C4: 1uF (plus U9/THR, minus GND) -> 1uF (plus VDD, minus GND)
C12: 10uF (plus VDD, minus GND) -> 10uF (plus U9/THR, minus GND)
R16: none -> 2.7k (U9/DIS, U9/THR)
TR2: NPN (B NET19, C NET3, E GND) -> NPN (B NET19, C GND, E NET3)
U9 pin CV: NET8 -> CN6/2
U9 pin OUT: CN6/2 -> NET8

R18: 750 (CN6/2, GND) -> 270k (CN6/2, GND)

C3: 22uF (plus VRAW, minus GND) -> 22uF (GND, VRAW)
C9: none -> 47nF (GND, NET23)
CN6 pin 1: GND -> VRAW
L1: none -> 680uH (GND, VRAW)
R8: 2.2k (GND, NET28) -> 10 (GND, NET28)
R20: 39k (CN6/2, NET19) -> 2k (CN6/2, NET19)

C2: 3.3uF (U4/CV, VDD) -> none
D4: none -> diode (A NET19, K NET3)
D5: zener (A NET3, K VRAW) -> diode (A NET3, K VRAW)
* * * *
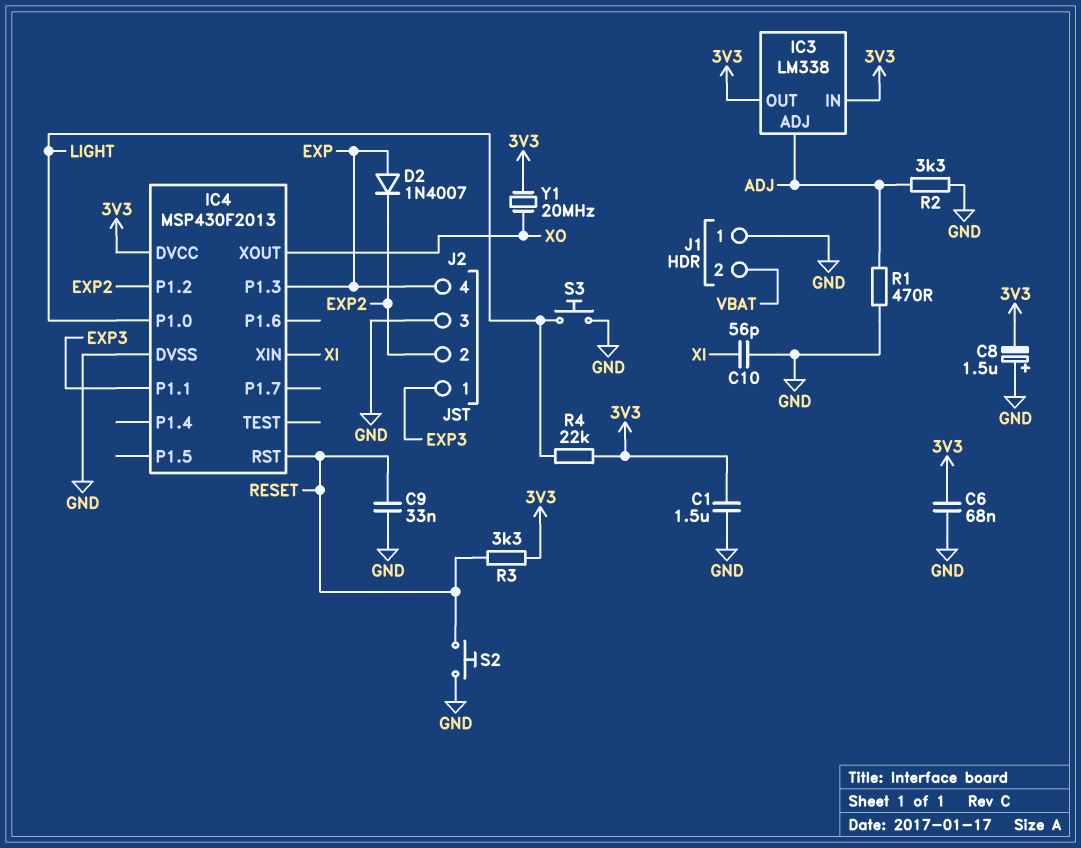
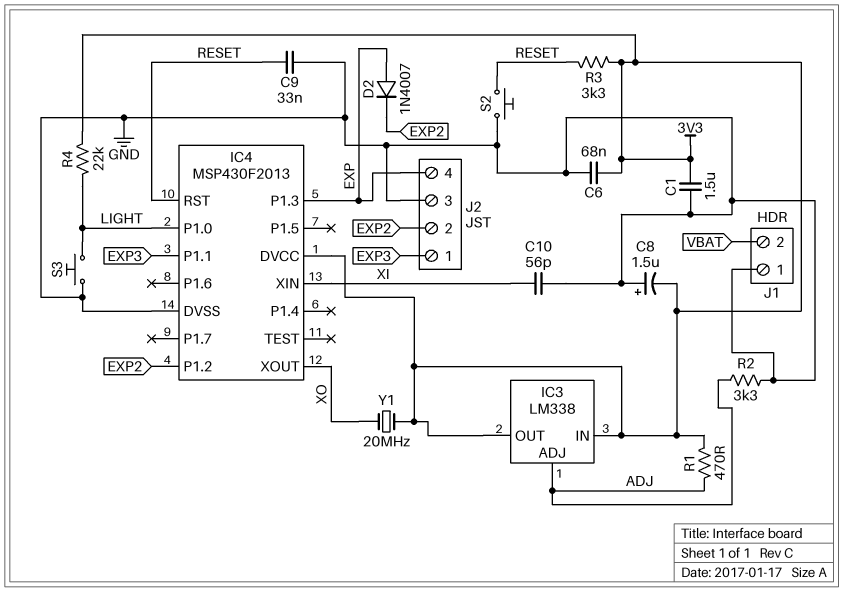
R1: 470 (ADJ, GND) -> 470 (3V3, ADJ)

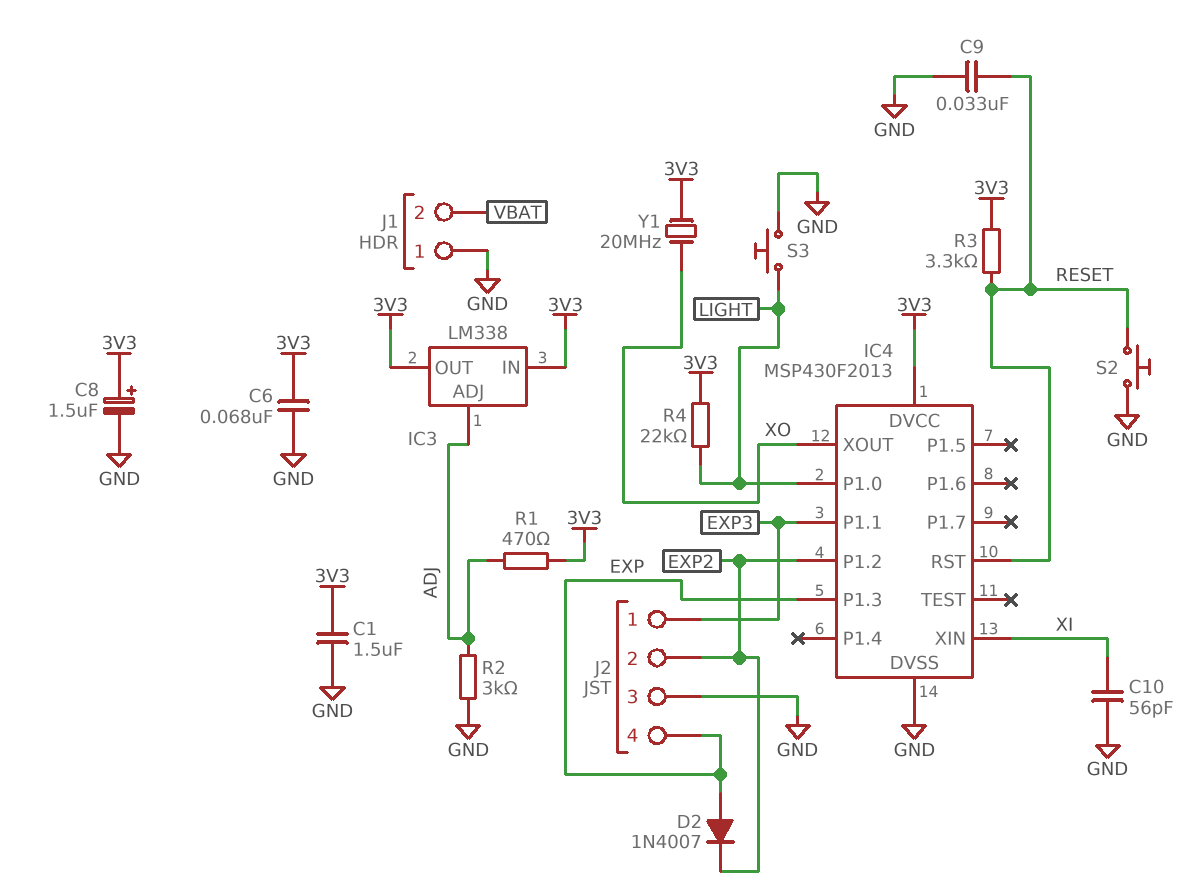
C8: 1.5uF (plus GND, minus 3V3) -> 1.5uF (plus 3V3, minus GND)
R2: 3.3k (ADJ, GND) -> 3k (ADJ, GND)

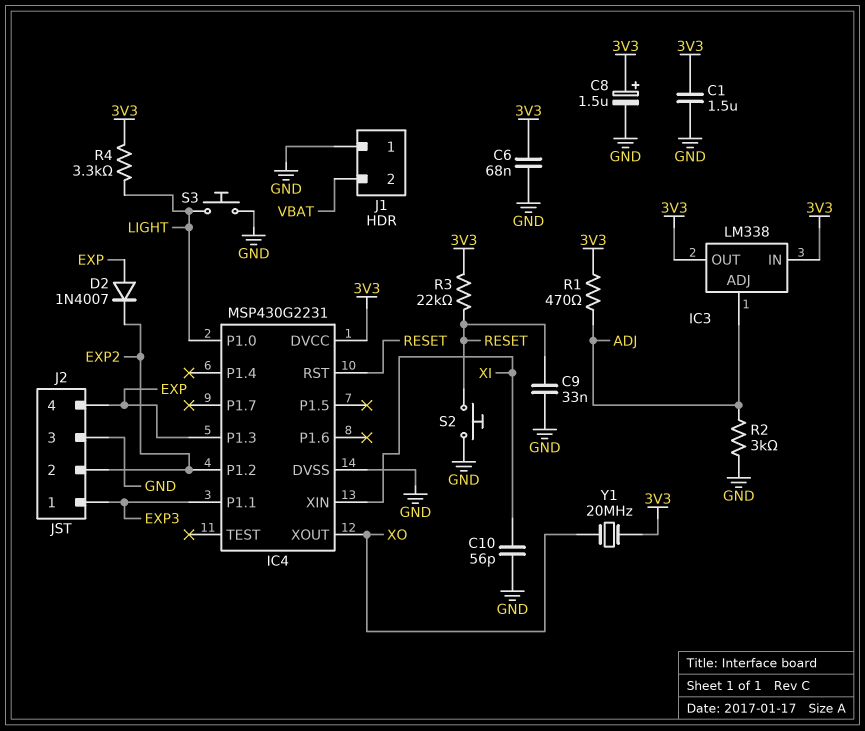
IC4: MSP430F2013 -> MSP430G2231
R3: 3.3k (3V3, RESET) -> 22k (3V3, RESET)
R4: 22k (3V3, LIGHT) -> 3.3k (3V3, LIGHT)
* * * *
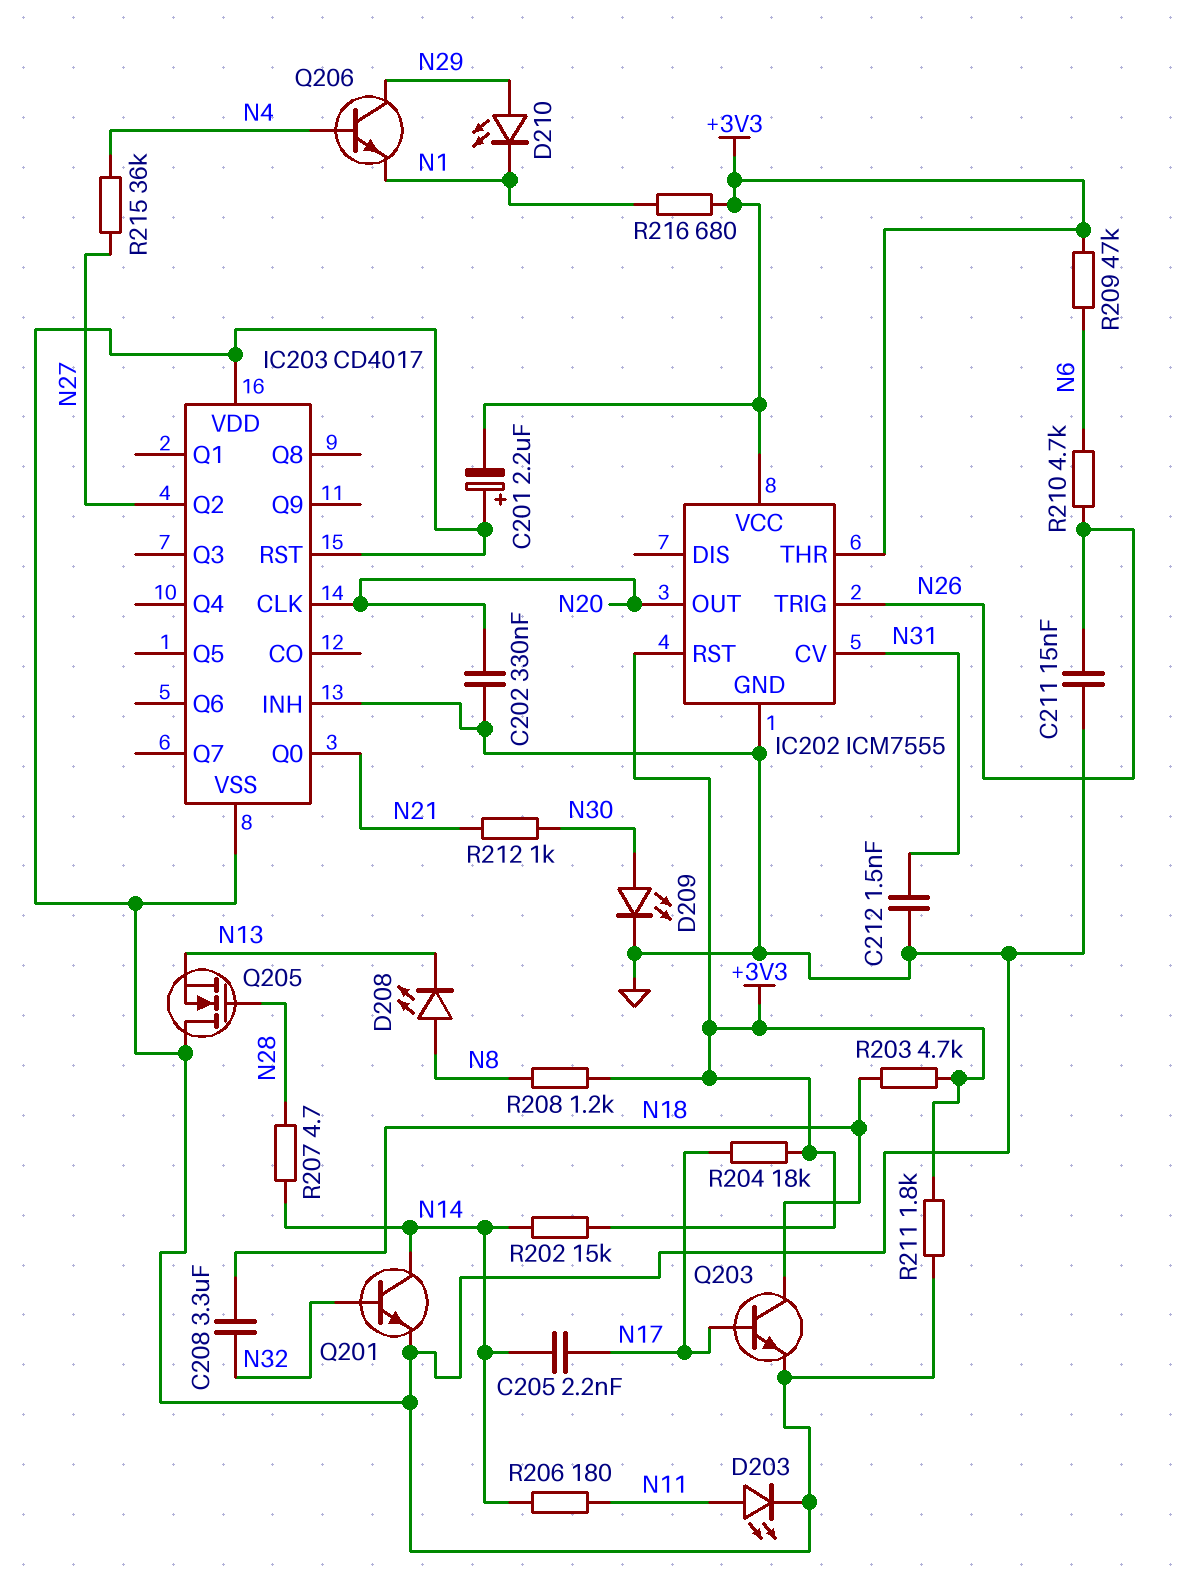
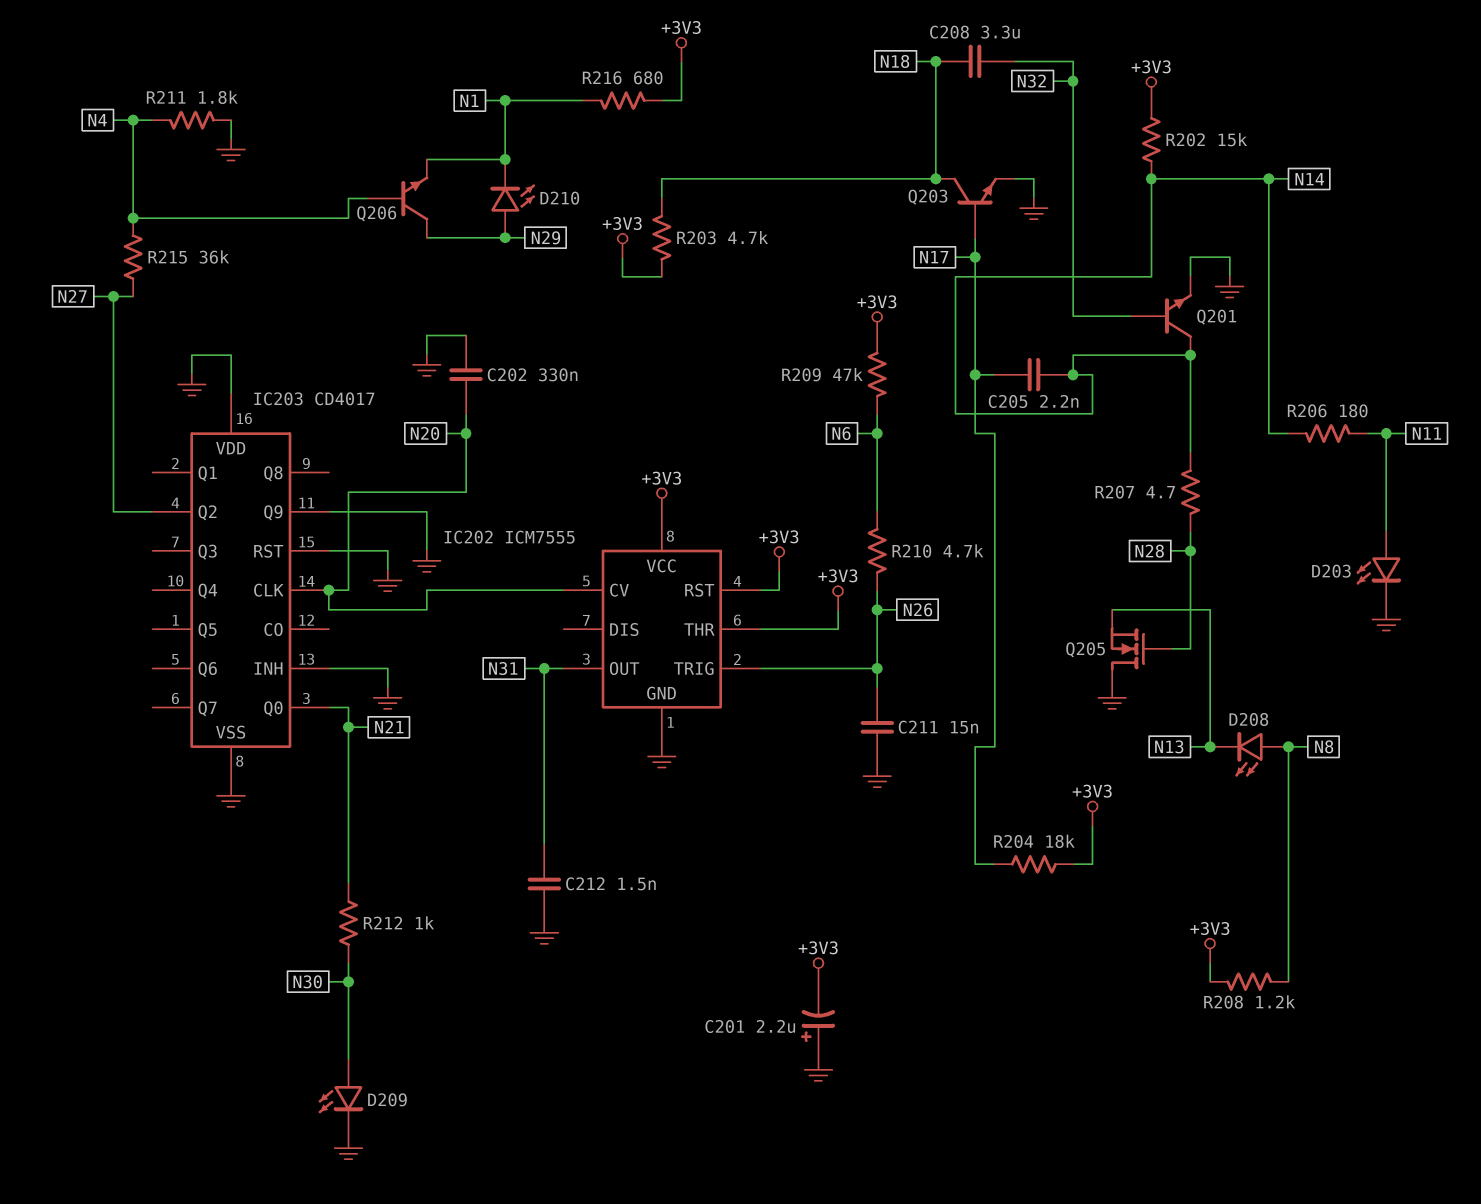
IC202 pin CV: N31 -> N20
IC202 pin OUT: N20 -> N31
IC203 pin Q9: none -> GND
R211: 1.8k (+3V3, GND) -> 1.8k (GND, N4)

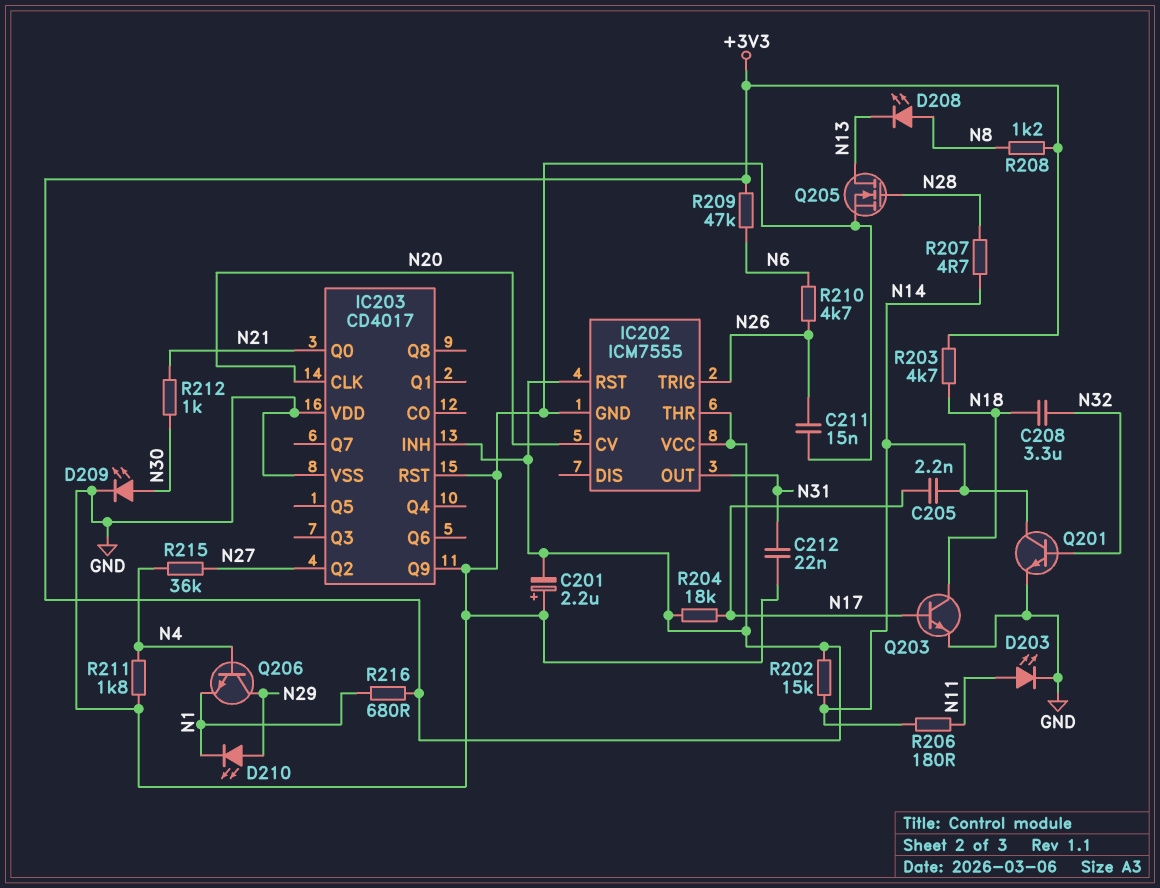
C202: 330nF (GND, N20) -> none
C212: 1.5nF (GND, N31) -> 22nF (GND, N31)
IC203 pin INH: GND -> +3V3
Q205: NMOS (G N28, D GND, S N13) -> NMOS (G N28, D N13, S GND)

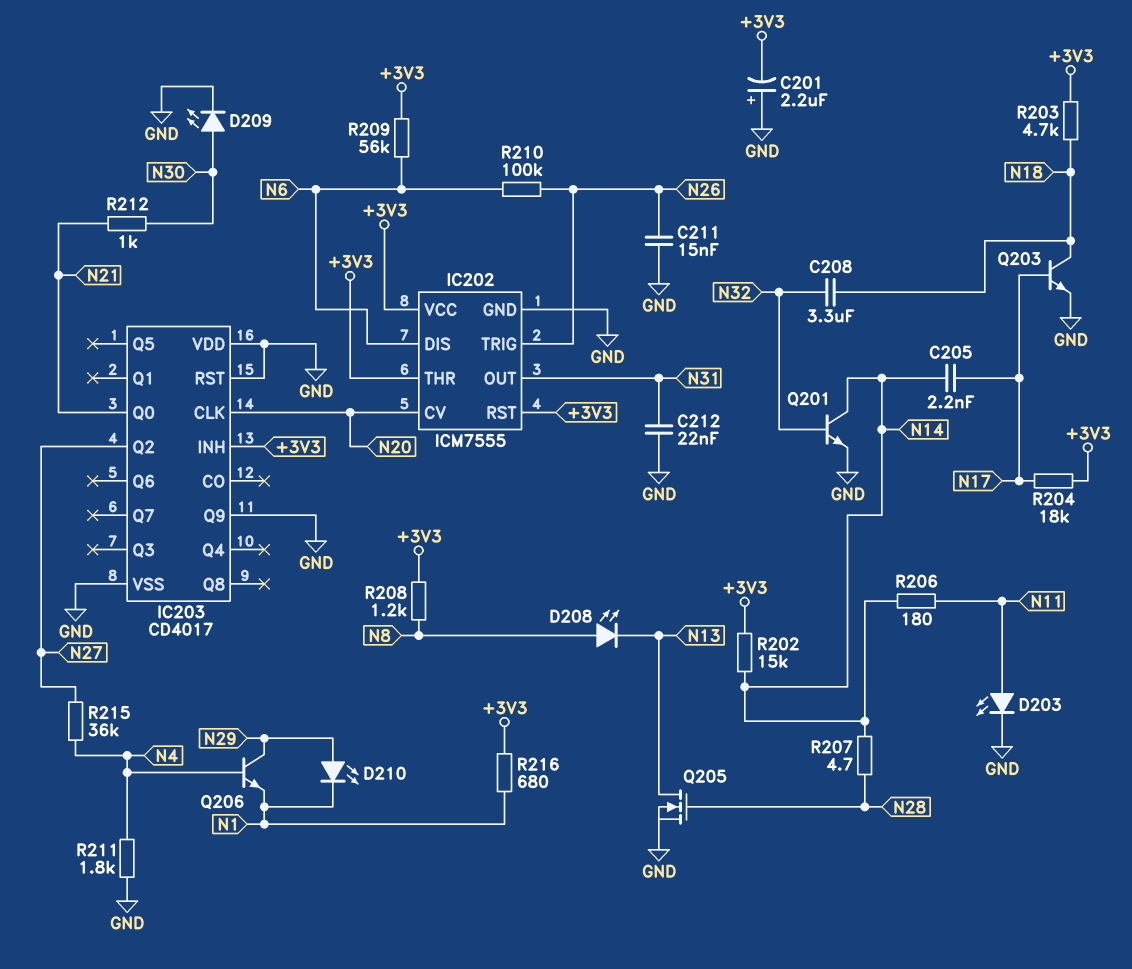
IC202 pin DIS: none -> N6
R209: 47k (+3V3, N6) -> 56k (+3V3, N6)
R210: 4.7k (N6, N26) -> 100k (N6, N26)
* * * *
In the listing above, find the line with "IC4: MSP430F2013 -> MSP430G2231" and the line with "R4: 22k (3V3, LIGHT) -> 3.3k (3V3, LIGHT)"; output exactly those lines and all lines between them.

IC4: MSP430F2013 -> MSP430G2231
R3: 3.3k (3V3, RESET) -> 22k (3V3, RESET)
R4: 22k (3V3, LIGHT) -> 3.3k (3V3, LIGHT)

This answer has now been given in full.